*** Data for processing ***

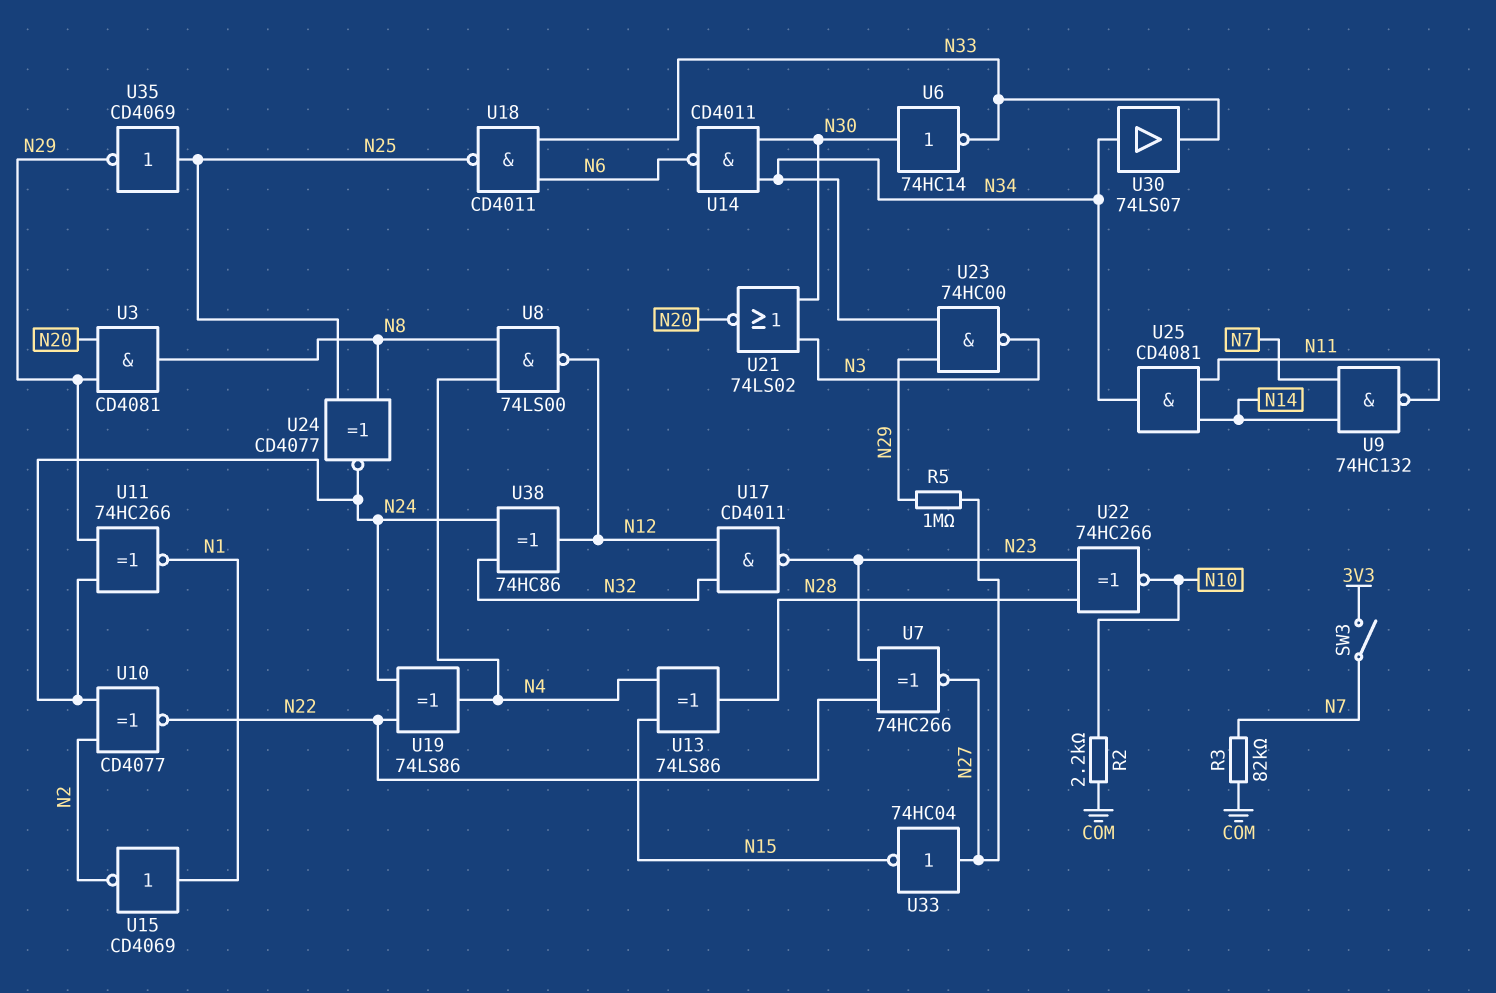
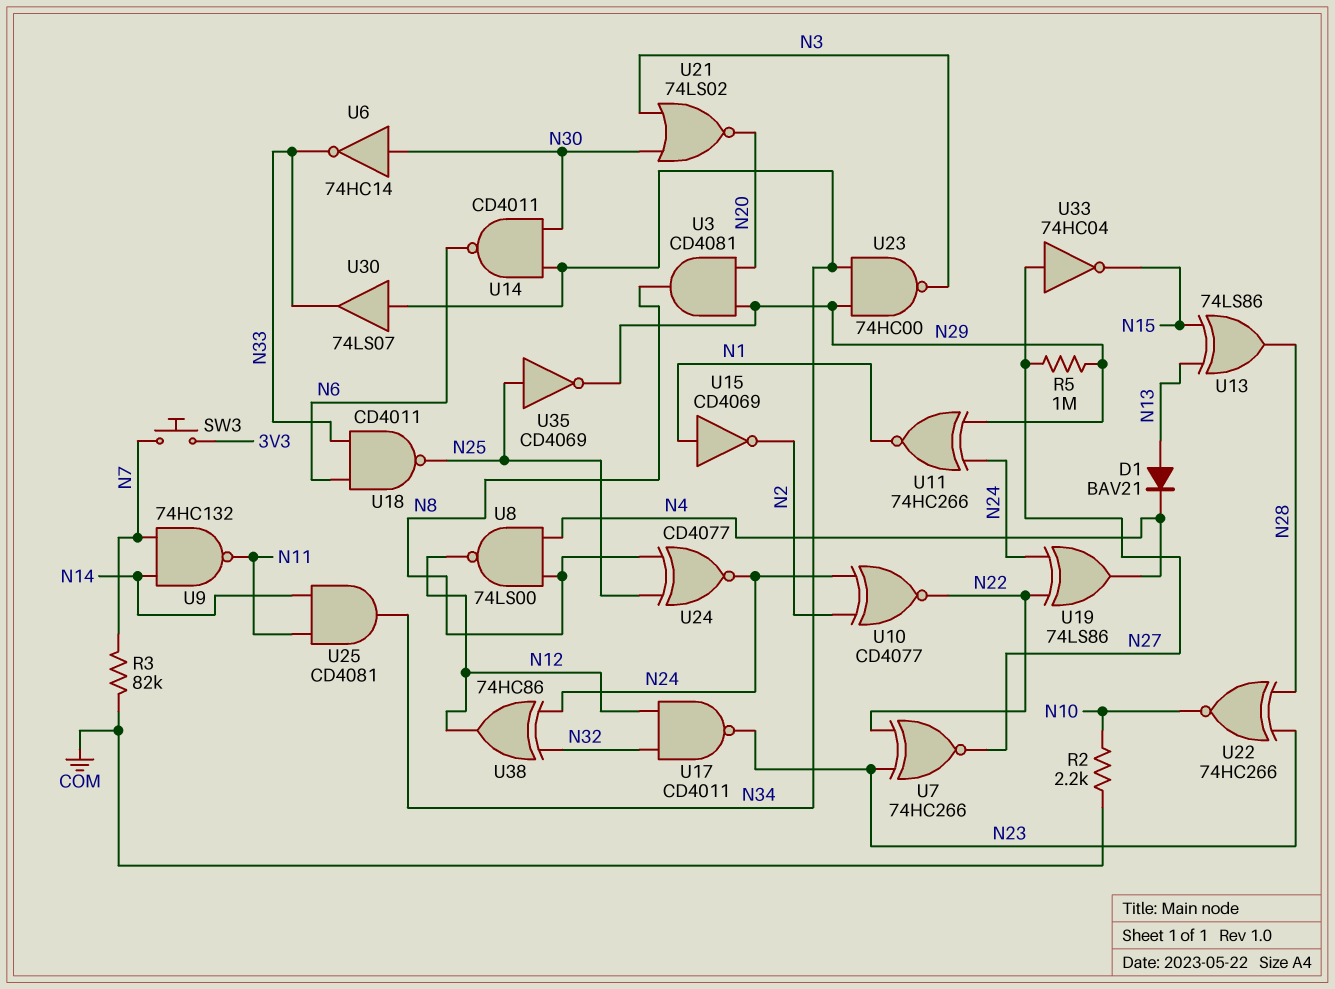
D1: none -> diode BAV21 (A N13, K N4)
SW3: switch (3V3, N7) -> button (3V3, N7)
U13: XOR 74LS86 (in N4, in N15, out N28) -> XOR 74LS86 (in N13, in N15, out N28)

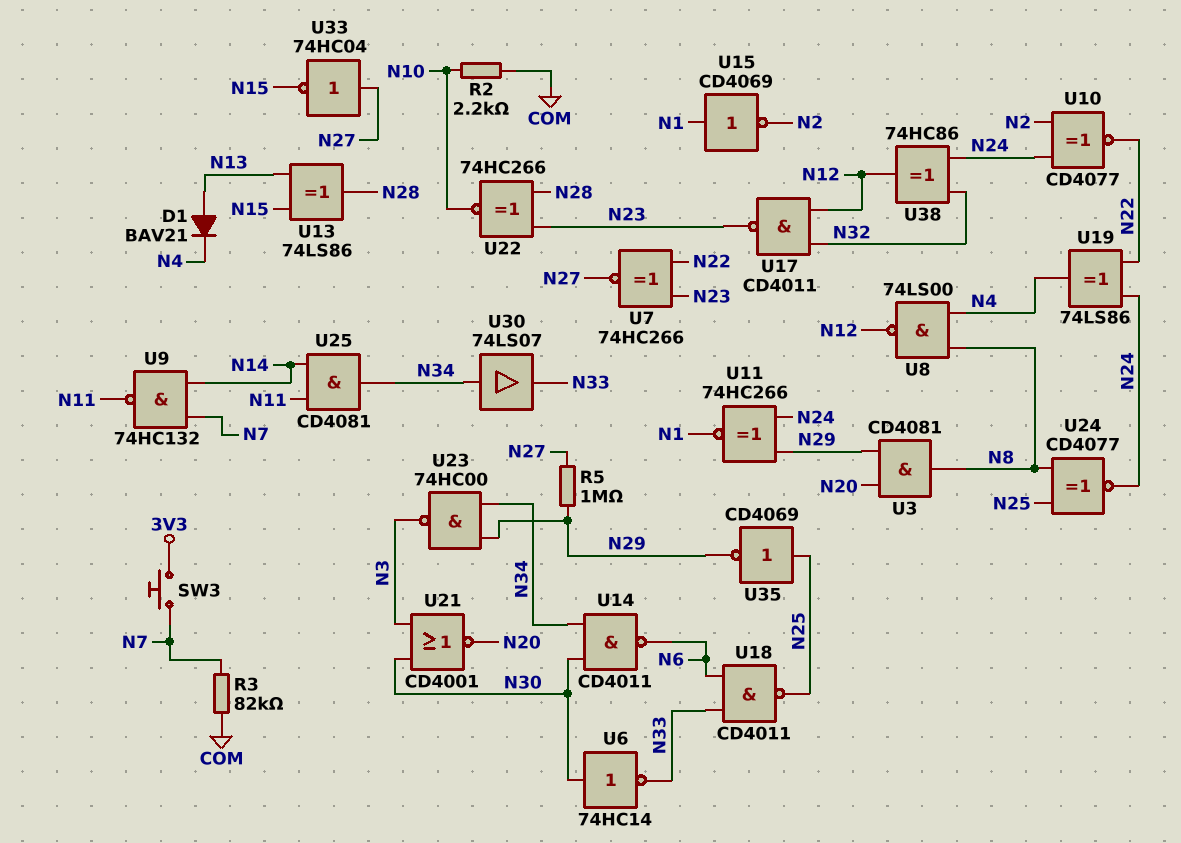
U21: NOR 74LS02 (in N3, in N30, out N20) -> NOR CD4001 (in N3, in N30, out N20)

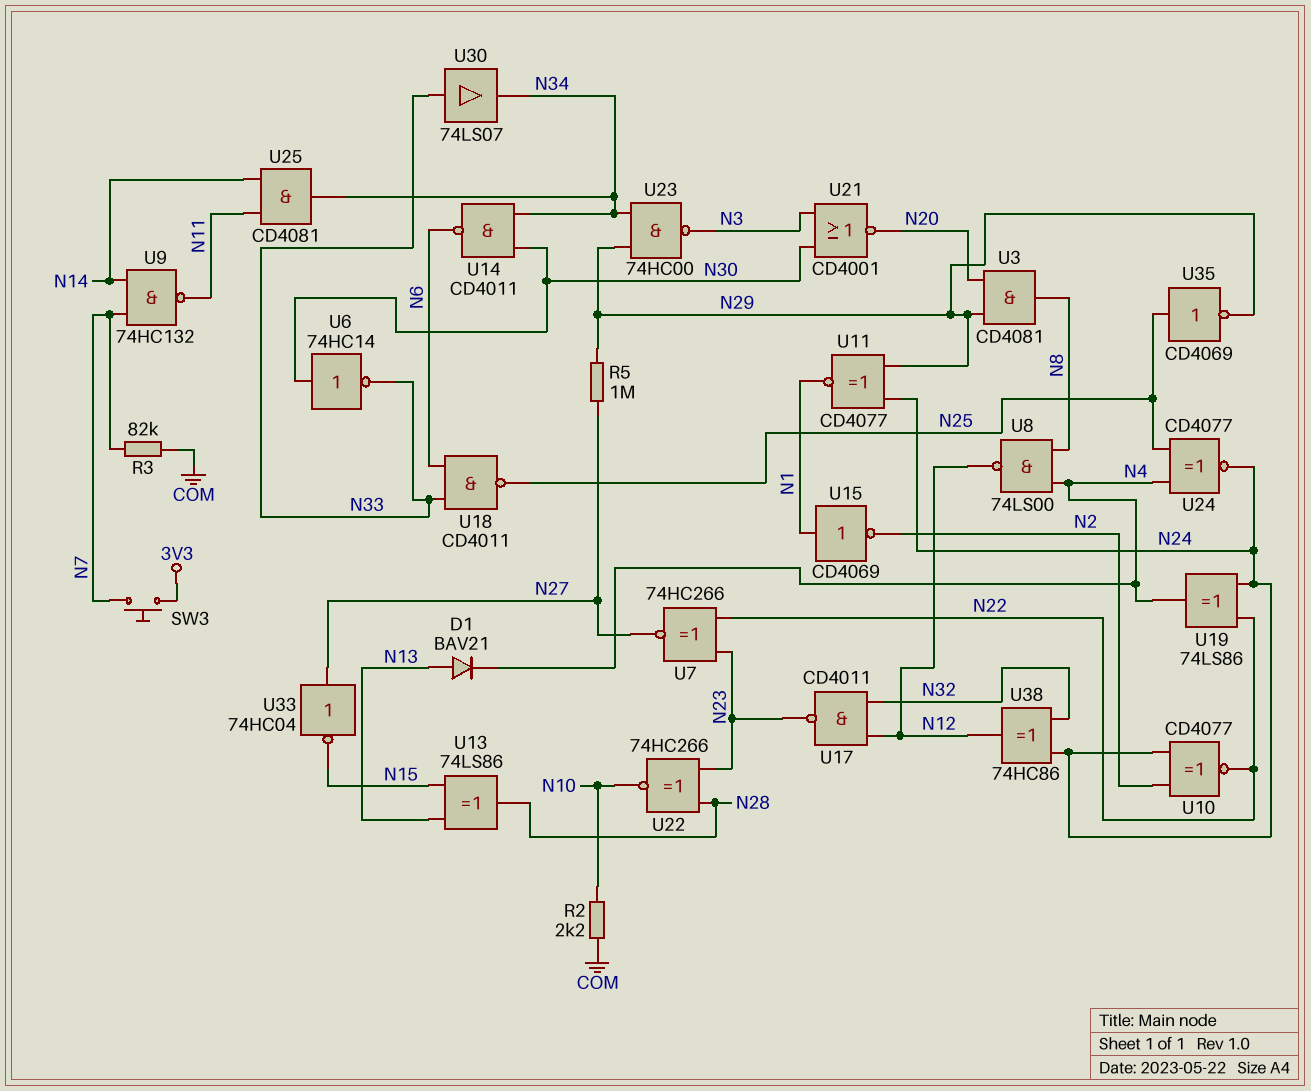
U11: XNOR 74HC266 (in N24, in N29, out N1) -> XNOR CD4077 (in N24, in N29, out N1)
U24: XNOR CD4077 (in N8, in N25, out N24) -> XNOR CD4077 (in N4, in N25, out N24)
U30: buffer 74LS07 (in N34, out N33) -> buffer 74LS07 (in N33, out N34)

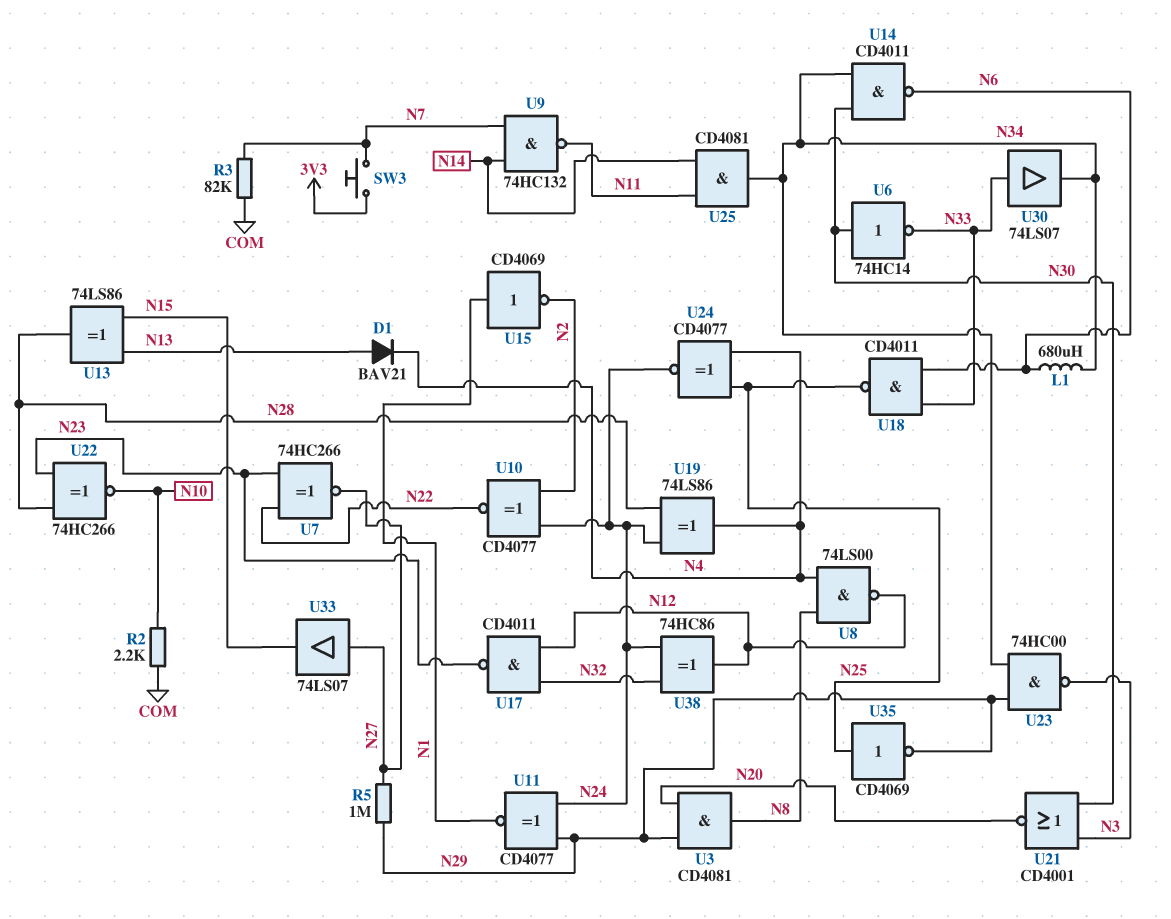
L1: none -> 680uH (N6, N34)
U19: XOR 74LS86 (in N22, in N24, out N4) -> XOR 74LS86 (in N24, in N28, out N4)
U33: NOT 74HC04 (in N27, out N15) -> buffer 74LS07 (in N27, out N15)

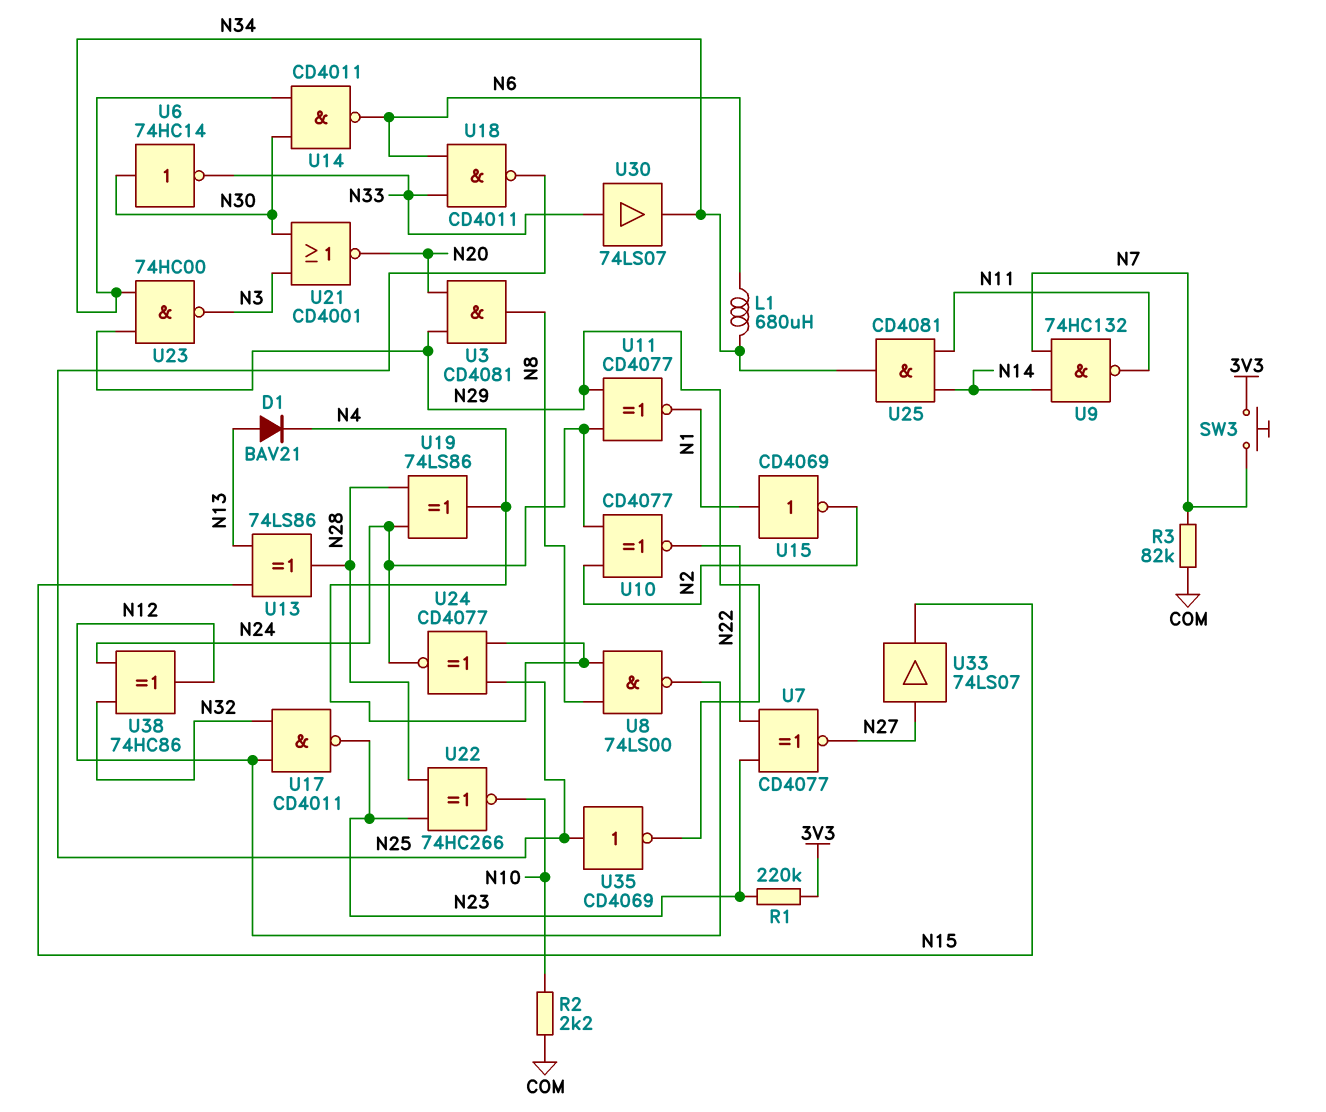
R1: none -> 220k (3V3, N23)
R5: 1M (N27, N29) -> none
U7: XNOR 74HC266 (in N22, in N23, out N27) -> XNOR CD4077 (in N22, in N23, out N27)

*** End of Data for processing ***

** Your task **
Output exactly and only the lines from the line containing "SW3: switch (3V3, N7) -> button (3V3, N7)" to the end of the entries, both included, and omit every picture.

** Answer section **
SW3: switch (3V3, N7) -> button (3V3, N7)
U13: XOR 74LS86 (in N4, in N15, out N28) -> XOR 74LS86 (in N13, in N15, out N28)

U21: NOR 74LS02 (in N3, in N30, out N20) -> NOR CD4001 (in N3, in N30, out N20)

U11: XNOR 74HC266 (in N24, in N29, out N1) -> XNOR CD4077 (in N24, in N29, out N1)
U24: XNOR CD4077 (in N8, in N25, out N24) -> XNOR CD4077 (in N4, in N25, out N24)
U30: buffer 74LS07 (in N34, out N33) -> buffer 74LS07 (in N33, out N34)

L1: none -> 680uH (N6, N34)
U19: XOR 74LS86 (in N22, in N24, out N4) -> XOR 74LS86 (in N24, in N28, out N4)
U33: NOT 74HC04 (in N27, out N15) -> buffer 74LS07 (in N27, out N15)

R1: none -> 220k (3V3, N23)
R5: 1M (N27, N29) -> none
U7: XNOR 74HC266 (in N22, in N23, out N27) -> XNOR CD4077 (in N22, in N23, out N27)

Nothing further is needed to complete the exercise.